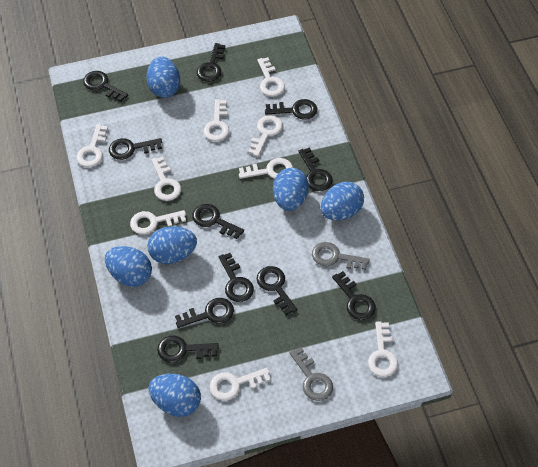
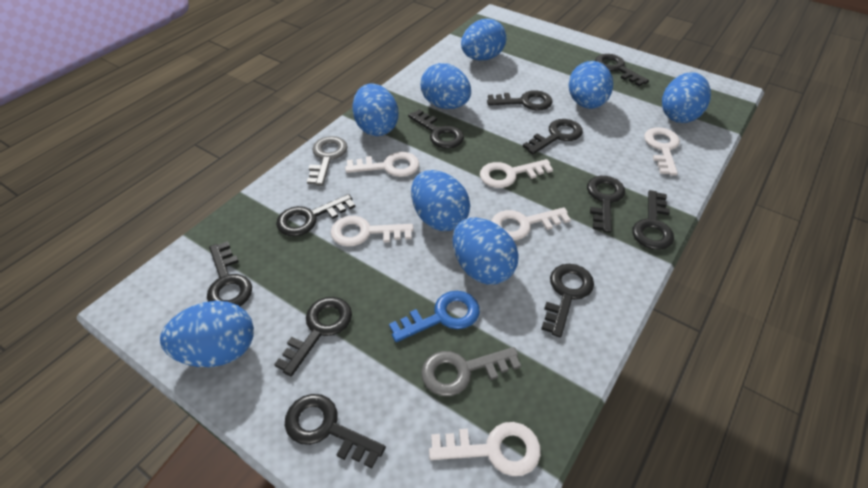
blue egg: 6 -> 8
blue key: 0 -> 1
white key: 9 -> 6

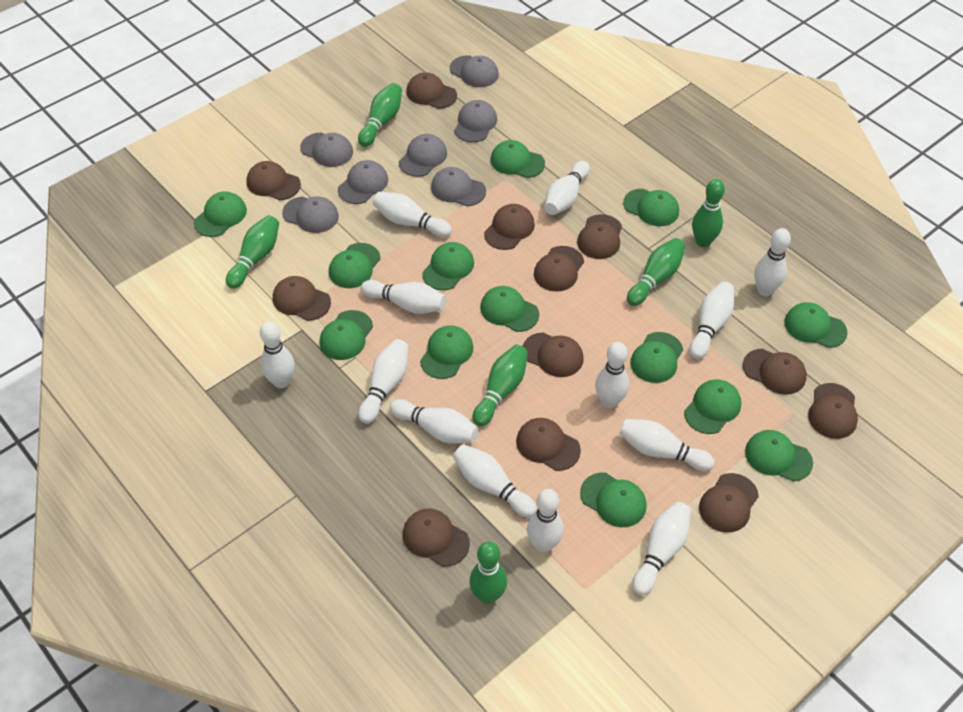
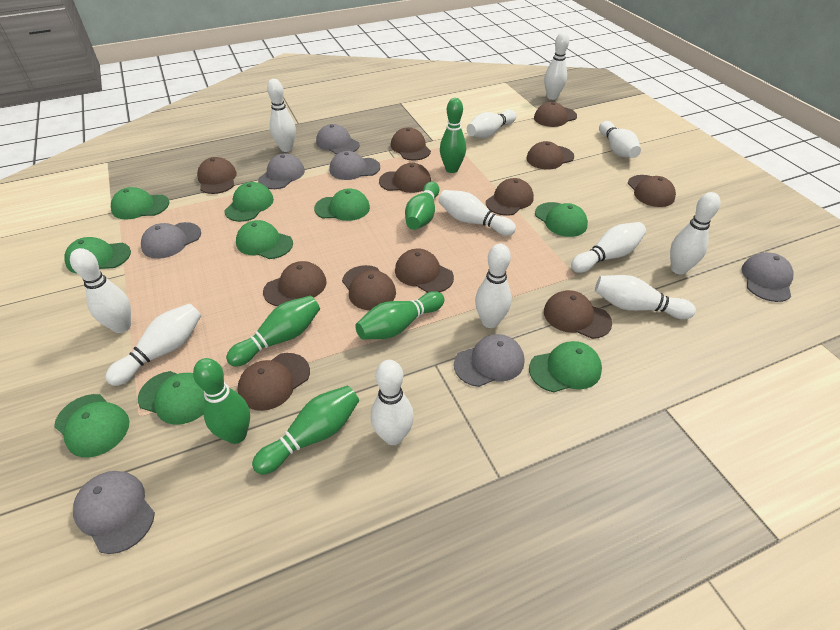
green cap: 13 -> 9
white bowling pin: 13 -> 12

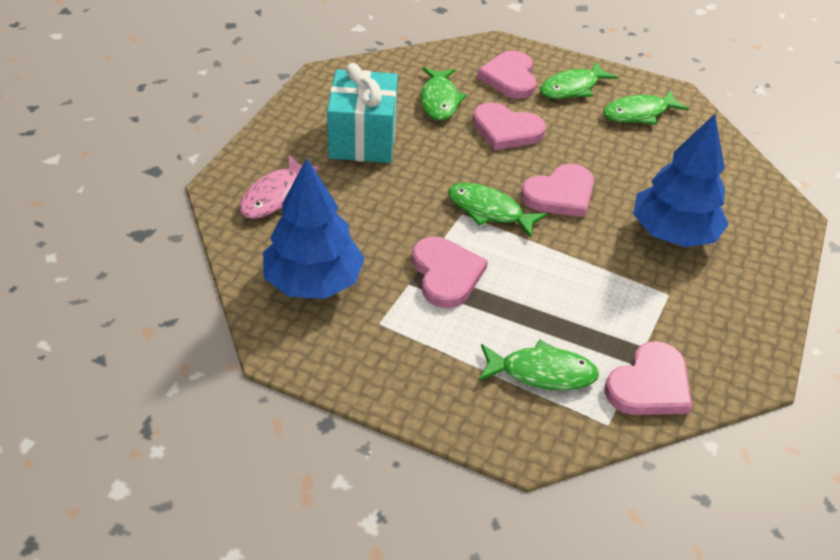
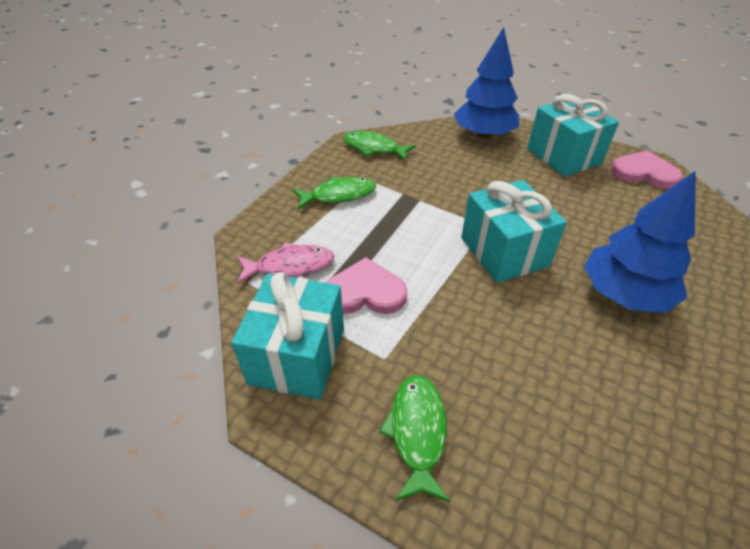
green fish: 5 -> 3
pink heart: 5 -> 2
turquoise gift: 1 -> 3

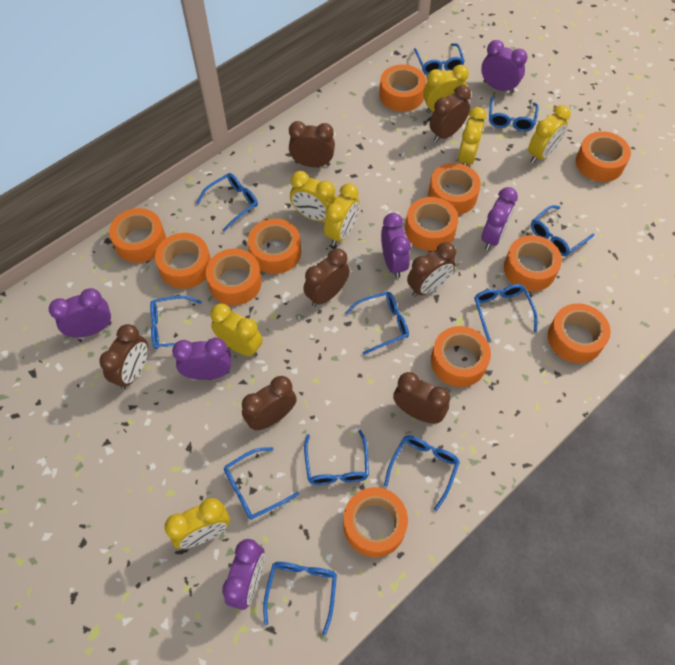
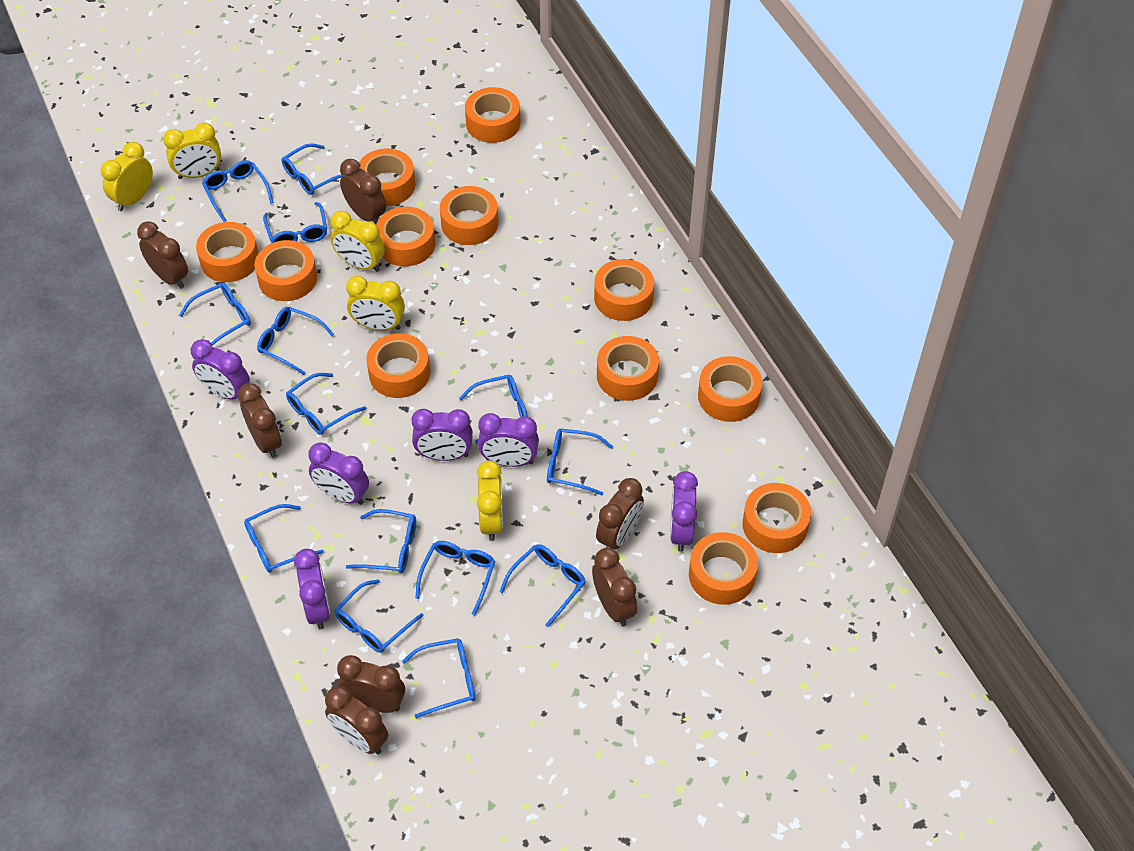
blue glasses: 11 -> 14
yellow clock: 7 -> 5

▬▬▬▬▬▬

» **Problem details**: Every line between the one containing "white bowling pin: 13 -> 12" and the end of the listing, both included, needs to be retyped exactly, minus the pictures.

» **Result of this task**:
white bowling pin: 13 -> 12

green fish: 5 -> 3
pink heart: 5 -> 2
turquoise gift: 1 -> 3

blue glasses: 11 -> 14
yellow clock: 7 -> 5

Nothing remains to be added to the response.